Dataset records »
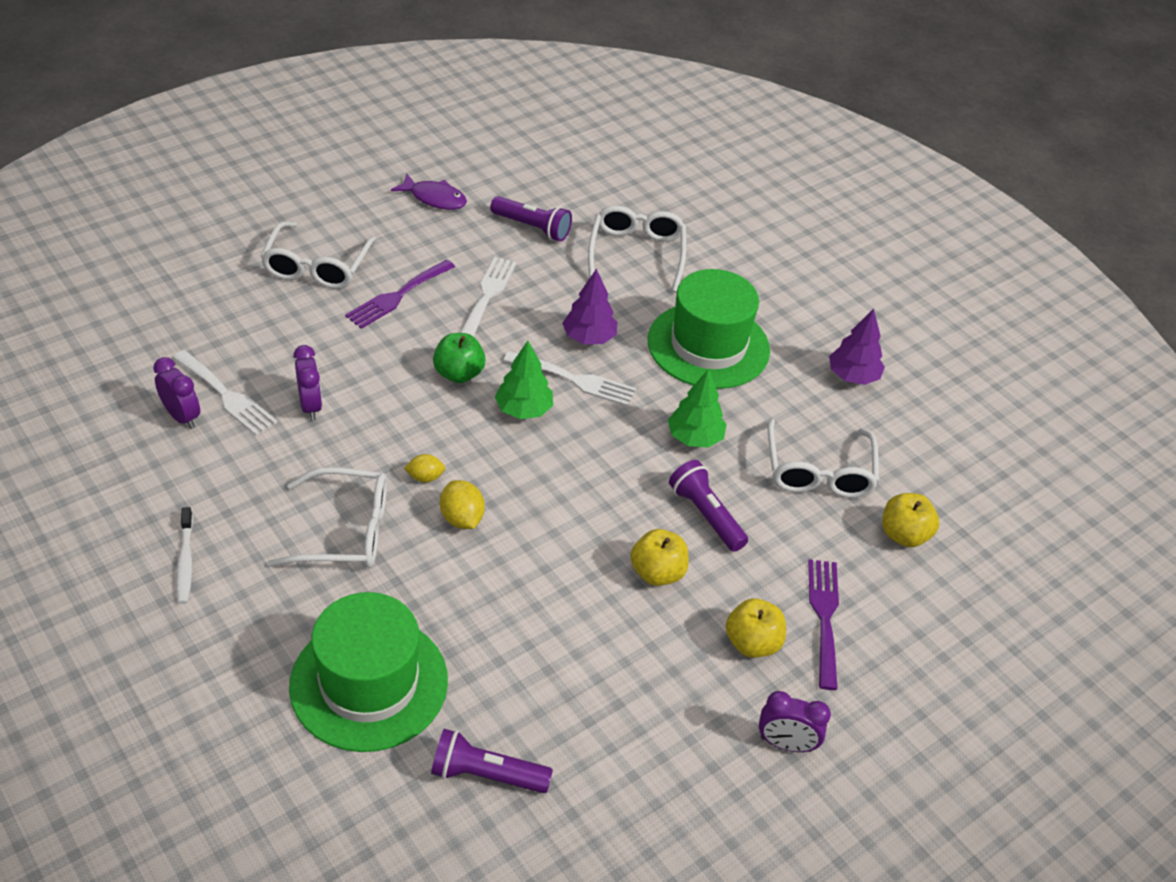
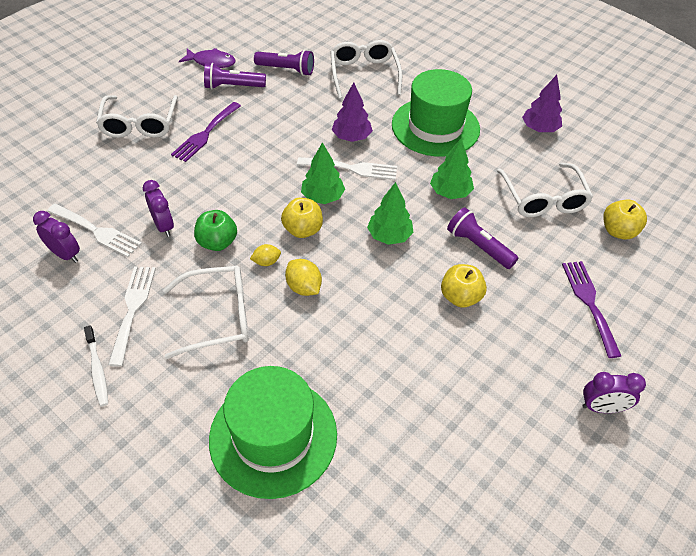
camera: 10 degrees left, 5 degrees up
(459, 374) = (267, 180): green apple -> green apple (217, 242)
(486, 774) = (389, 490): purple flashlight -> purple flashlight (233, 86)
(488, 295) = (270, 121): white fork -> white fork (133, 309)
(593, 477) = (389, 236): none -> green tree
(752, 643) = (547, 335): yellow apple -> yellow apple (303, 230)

...

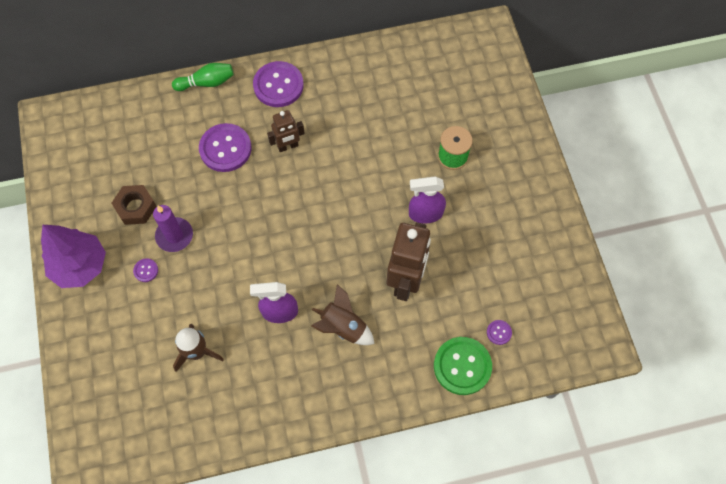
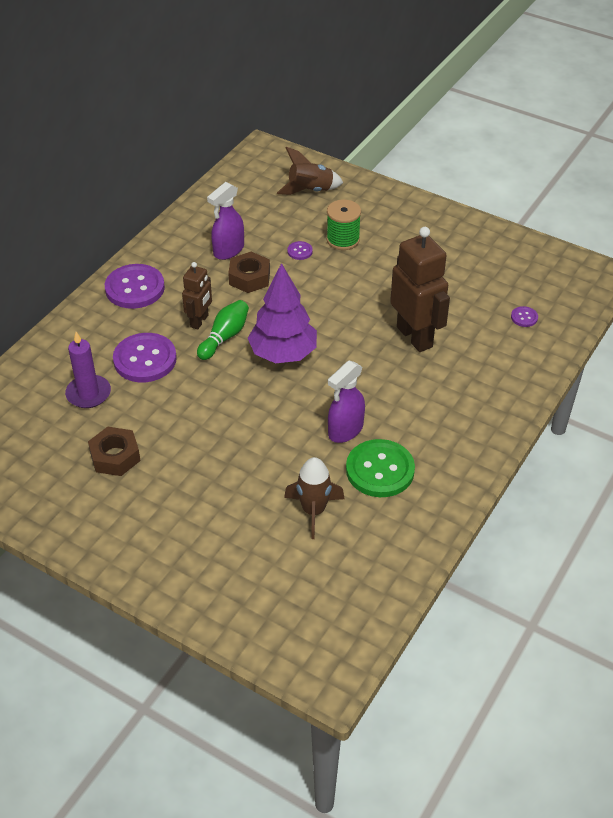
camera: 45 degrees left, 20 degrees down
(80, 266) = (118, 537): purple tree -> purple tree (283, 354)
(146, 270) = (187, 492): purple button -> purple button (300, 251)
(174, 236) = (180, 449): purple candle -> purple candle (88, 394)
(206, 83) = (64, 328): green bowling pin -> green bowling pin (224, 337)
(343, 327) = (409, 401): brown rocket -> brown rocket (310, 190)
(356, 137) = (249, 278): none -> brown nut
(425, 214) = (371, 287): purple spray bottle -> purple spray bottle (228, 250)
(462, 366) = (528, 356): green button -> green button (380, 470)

--

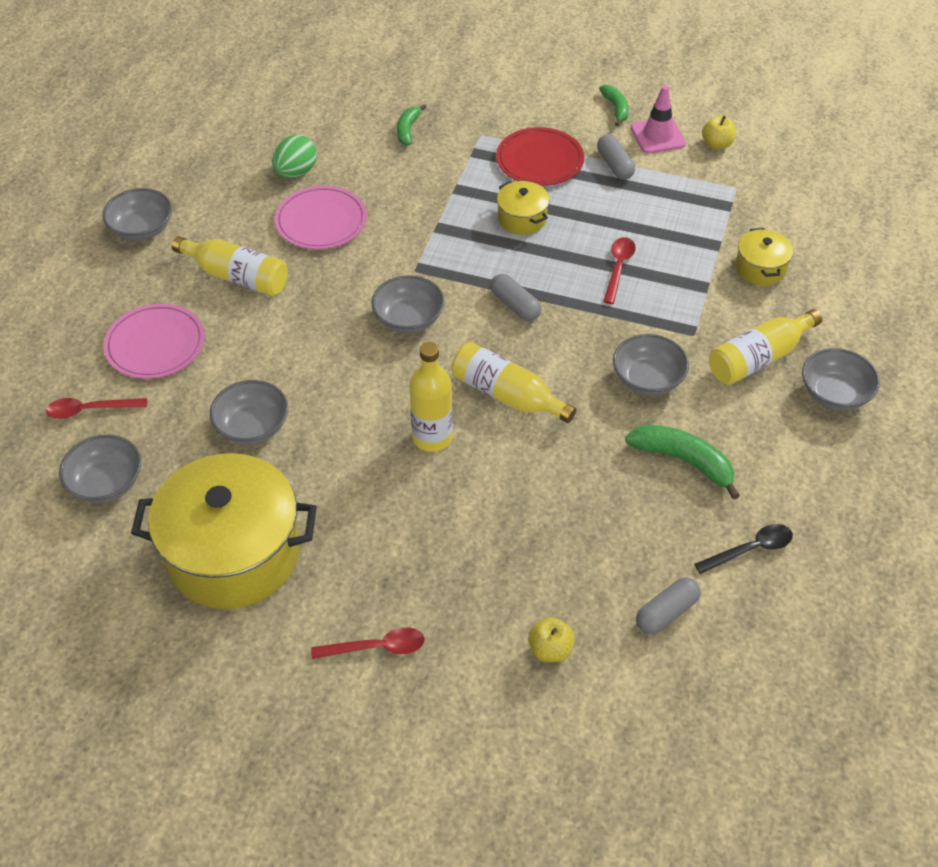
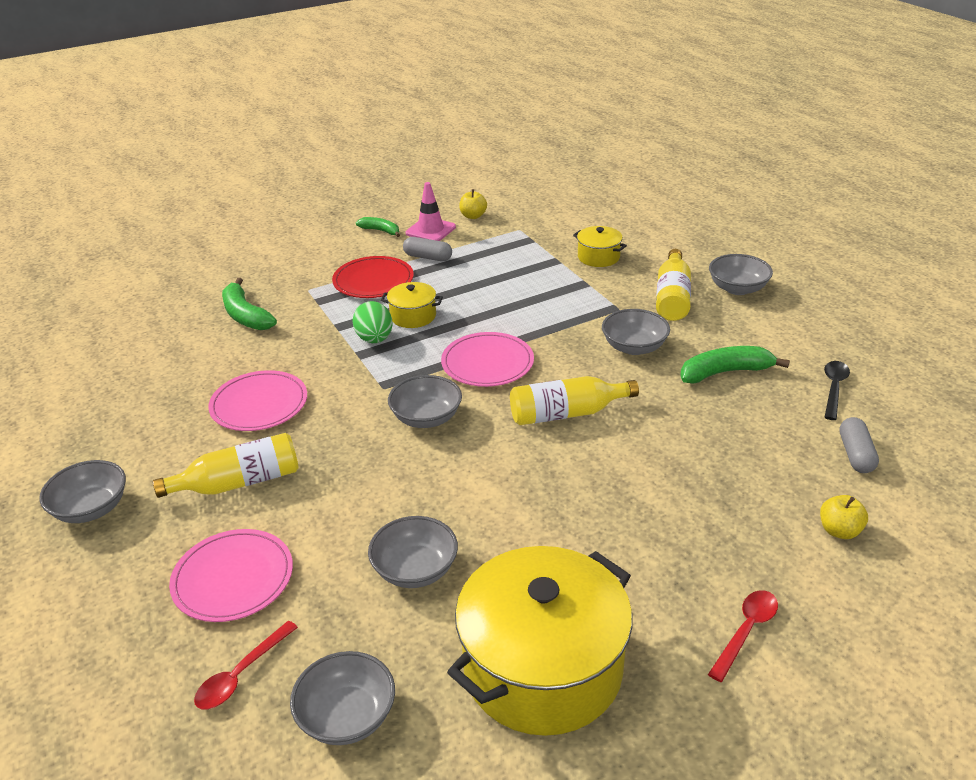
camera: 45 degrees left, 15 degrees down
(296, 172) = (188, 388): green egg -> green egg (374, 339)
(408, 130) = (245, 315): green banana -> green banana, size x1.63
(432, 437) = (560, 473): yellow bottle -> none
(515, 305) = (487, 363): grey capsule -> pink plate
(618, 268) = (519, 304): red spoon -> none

Aim of the task » Wherever the word "brown" turns up in the records above, copy the line that holds it.

Task response »
(343, 327) = (409, 401): brown rocket -> brown rocket (310, 190)
(356, 137) = (249, 278): none -> brown nut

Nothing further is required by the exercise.